Please output exactly the part of the records below that opens with the line containing "orange plane: 8 -> 9" and closes with the line containing "purple wallet: 1 -> 0", both lines included, and nothing else.
DATA RECORDS Start Marker
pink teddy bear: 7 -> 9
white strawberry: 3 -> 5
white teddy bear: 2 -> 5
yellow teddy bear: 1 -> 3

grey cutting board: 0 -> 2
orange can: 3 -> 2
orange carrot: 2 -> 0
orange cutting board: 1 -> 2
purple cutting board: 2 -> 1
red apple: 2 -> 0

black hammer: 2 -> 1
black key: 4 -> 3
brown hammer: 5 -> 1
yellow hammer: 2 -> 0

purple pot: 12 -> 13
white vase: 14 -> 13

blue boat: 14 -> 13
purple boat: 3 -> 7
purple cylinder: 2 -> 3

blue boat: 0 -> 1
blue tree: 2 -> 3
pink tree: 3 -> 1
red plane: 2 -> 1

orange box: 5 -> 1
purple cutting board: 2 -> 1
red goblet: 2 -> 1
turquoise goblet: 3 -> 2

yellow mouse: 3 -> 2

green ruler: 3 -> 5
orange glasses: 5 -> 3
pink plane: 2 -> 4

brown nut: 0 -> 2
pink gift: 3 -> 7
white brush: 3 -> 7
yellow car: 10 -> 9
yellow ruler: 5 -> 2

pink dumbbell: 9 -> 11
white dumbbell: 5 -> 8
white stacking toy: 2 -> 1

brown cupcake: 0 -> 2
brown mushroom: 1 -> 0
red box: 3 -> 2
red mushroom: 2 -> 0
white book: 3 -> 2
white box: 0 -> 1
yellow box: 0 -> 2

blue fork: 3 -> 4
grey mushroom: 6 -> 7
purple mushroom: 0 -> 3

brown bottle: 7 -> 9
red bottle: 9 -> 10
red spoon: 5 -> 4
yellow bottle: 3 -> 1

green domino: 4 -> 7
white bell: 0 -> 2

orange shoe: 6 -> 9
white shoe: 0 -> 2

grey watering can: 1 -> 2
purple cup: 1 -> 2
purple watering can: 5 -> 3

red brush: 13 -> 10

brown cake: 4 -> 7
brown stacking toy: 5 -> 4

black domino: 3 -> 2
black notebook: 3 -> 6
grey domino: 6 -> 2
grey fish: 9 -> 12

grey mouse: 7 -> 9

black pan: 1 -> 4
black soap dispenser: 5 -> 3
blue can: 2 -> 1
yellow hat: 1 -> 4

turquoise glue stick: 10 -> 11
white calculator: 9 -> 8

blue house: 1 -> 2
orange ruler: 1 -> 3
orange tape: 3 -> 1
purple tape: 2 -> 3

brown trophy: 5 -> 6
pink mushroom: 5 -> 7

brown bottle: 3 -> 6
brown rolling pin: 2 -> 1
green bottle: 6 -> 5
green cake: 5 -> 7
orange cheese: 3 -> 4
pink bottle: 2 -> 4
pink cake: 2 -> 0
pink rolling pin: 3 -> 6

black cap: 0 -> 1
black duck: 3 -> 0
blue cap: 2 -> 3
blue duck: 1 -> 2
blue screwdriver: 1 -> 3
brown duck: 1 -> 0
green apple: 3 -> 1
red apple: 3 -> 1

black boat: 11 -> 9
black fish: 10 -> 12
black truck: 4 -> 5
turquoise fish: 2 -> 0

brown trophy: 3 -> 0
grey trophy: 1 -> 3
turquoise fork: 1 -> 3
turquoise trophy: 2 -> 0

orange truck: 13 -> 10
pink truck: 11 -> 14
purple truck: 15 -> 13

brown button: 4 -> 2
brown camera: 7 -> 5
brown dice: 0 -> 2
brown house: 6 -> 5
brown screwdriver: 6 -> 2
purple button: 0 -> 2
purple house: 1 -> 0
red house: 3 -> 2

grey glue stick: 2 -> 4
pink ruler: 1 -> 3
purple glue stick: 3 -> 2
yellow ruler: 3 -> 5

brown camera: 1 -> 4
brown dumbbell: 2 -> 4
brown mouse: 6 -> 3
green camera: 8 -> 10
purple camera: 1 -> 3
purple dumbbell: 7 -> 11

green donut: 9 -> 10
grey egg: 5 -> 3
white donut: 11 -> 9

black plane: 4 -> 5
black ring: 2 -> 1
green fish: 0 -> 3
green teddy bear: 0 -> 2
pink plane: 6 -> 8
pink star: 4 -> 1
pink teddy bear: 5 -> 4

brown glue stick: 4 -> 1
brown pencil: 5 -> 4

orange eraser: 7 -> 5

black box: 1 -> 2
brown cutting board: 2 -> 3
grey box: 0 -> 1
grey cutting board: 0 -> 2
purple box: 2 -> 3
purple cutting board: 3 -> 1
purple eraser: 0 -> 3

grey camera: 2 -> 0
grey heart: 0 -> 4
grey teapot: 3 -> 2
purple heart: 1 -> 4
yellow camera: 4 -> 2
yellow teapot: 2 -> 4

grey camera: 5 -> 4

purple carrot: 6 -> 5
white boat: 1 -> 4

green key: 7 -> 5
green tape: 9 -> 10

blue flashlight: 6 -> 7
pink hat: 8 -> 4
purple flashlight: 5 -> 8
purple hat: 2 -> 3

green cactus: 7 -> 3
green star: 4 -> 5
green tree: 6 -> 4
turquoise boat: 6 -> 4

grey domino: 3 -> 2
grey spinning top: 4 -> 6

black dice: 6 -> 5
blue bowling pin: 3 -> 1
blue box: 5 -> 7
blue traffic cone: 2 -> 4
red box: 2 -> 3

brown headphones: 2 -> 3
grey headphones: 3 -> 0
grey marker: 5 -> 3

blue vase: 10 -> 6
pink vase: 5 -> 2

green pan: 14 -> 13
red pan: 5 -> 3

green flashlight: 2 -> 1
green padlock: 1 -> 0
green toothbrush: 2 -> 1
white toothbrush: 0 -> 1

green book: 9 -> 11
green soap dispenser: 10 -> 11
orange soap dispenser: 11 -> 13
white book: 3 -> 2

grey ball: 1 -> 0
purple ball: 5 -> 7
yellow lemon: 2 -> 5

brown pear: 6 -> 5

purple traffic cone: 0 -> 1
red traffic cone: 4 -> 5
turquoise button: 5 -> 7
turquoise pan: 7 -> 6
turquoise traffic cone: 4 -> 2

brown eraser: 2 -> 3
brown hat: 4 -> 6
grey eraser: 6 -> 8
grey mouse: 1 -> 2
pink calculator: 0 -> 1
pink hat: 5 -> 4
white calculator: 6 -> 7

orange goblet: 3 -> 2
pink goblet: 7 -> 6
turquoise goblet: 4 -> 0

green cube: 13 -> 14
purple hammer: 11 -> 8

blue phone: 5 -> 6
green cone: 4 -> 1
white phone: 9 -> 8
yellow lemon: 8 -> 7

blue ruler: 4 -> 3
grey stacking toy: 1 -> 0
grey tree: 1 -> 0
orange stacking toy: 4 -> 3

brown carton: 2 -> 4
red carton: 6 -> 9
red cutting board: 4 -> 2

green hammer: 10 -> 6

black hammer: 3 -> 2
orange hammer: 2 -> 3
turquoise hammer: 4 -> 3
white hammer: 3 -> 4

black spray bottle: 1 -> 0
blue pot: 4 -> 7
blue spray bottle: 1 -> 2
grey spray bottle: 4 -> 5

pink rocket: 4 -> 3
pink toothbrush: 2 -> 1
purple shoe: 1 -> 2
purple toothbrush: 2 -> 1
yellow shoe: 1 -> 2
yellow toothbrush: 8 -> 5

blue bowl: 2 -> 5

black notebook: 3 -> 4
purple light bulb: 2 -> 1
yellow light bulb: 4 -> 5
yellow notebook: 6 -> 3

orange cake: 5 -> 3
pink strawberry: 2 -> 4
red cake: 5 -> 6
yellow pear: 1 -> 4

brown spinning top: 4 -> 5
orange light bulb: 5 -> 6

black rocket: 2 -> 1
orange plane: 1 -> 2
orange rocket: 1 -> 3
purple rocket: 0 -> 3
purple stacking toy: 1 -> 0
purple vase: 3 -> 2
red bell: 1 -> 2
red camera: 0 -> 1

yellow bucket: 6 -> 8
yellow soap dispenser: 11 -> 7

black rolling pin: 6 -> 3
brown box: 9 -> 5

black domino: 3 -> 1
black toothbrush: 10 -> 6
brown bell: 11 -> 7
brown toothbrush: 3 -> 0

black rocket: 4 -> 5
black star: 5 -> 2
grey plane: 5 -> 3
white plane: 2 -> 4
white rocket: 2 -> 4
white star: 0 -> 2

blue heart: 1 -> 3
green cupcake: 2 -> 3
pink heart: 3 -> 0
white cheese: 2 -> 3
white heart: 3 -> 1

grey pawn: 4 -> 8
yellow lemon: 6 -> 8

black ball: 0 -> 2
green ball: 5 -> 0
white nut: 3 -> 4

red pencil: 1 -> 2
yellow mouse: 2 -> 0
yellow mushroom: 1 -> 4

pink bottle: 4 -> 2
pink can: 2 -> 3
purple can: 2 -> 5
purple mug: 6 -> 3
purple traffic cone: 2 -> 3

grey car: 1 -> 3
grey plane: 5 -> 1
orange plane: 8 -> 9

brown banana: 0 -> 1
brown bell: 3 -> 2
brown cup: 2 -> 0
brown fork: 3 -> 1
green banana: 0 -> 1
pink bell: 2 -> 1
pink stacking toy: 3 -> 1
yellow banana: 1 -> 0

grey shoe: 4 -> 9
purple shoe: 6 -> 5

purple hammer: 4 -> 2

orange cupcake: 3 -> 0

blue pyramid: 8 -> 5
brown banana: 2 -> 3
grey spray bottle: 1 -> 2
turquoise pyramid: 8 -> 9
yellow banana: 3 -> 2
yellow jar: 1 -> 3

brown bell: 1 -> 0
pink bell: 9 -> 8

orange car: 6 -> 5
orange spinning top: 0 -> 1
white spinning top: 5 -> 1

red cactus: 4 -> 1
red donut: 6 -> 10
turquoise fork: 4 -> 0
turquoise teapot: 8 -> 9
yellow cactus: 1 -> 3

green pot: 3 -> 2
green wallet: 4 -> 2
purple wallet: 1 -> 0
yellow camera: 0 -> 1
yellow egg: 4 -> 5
DATA RECORDS End Marker
* RESULT:
orange plane: 8 -> 9

brown banana: 0 -> 1
brown bell: 3 -> 2
brown cup: 2 -> 0
brown fork: 3 -> 1
green banana: 0 -> 1
pink bell: 2 -> 1
pink stacking toy: 3 -> 1
yellow banana: 1 -> 0

grey shoe: 4 -> 9
purple shoe: 6 -> 5

purple hammer: 4 -> 2

orange cupcake: 3 -> 0

blue pyramid: 8 -> 5
brown banana: 2 -> 3
grey spray bottle: 1 -> 2
turquoise pyramid: 8 -> 9
yellow banana: 3 -> 2
yellow jar: 1 -> 3

brown bell: 1 -> 0
pink bell: 9 -> 8

orange car: 6 -> 5
orange spinning top: 0 -> 1
white spinning top: 5 -> 1

red cactus: 4 -> 1
red donut: 6 -> 10
turquoise fork: 4 -> 0
turquoise teapot: 8 -> 9
yellow cactus: 1 -> 3

green pot: 3 -> 2
green wallet: 4 -> 2
purple wallet: 1 -> 0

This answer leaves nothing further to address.